* _TASK TO CARRY OUT_:
Go through the records and report each line holding the string "green".

* _MATERIAL TO PROCESS_:
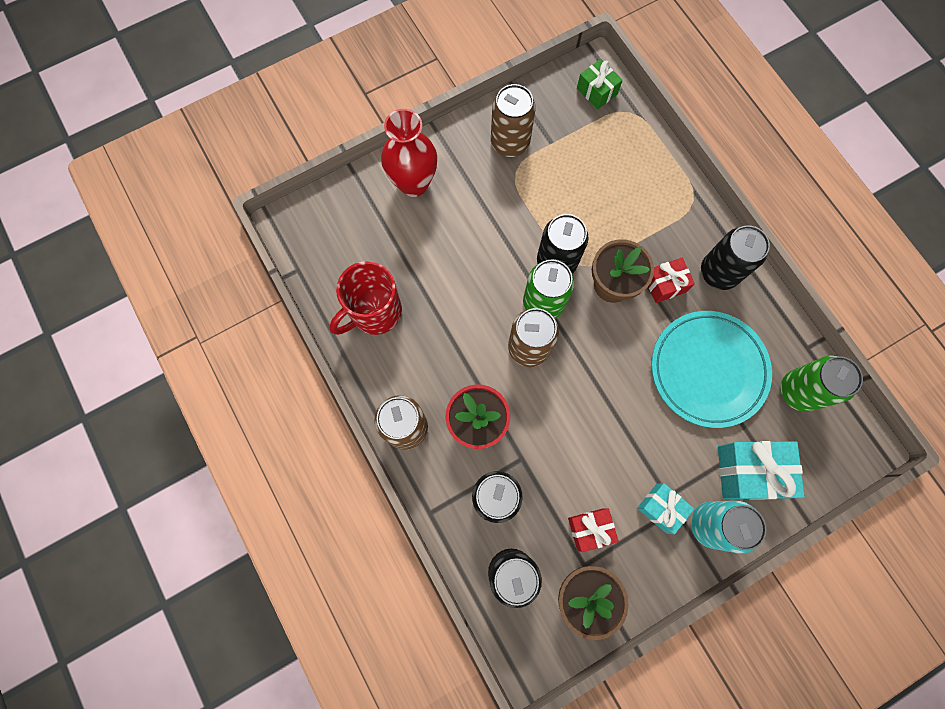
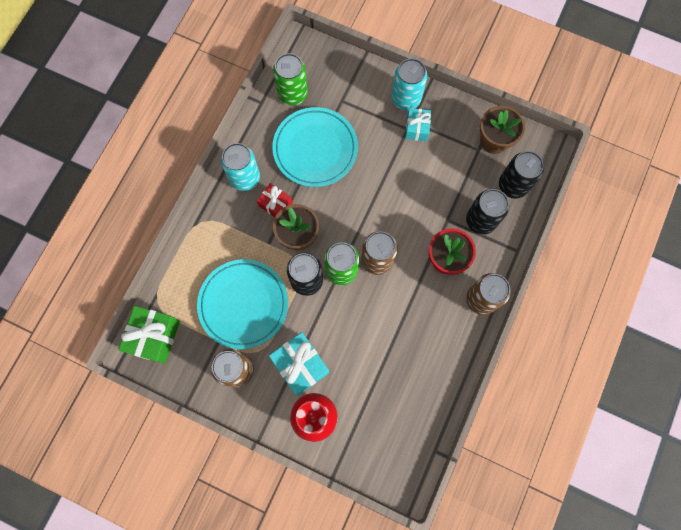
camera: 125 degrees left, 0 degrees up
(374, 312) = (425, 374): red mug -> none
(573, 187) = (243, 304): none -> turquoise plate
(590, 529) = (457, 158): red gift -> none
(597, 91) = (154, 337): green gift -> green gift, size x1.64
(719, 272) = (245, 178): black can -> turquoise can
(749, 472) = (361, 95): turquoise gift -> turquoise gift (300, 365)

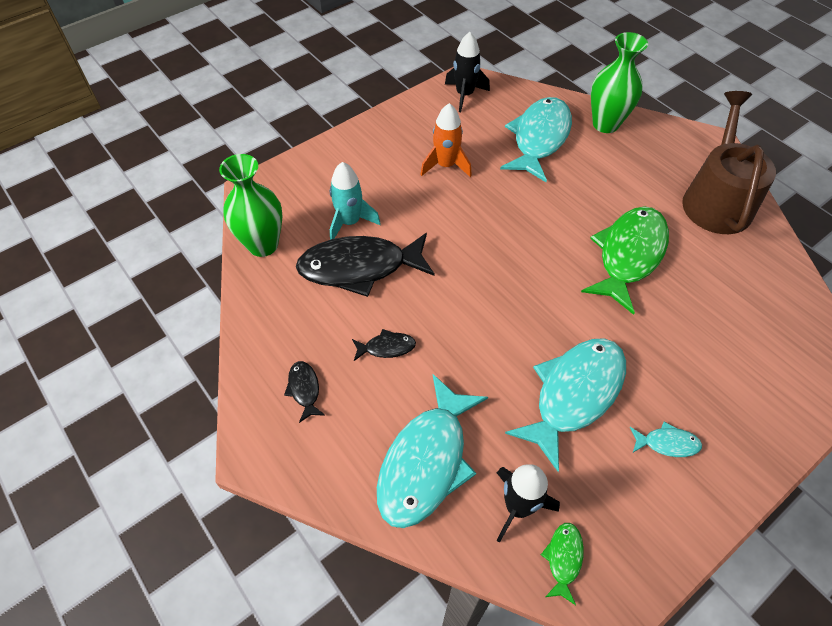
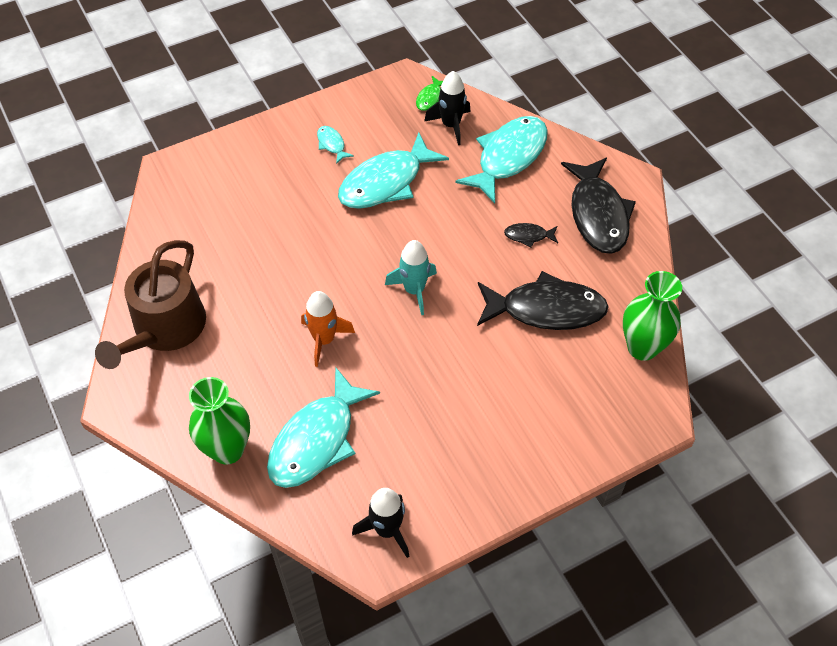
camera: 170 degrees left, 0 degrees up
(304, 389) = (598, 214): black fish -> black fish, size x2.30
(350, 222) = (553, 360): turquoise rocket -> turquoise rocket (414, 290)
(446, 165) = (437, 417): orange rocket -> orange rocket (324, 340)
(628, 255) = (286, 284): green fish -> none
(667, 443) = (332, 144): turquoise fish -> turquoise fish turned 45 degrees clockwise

* _RESPONSE FOR THIS EXERCISE_:
(597, 91) = (154, 337): green gift -> green gift, size x1.64
(628, 255) = (286, 284): green fish -> none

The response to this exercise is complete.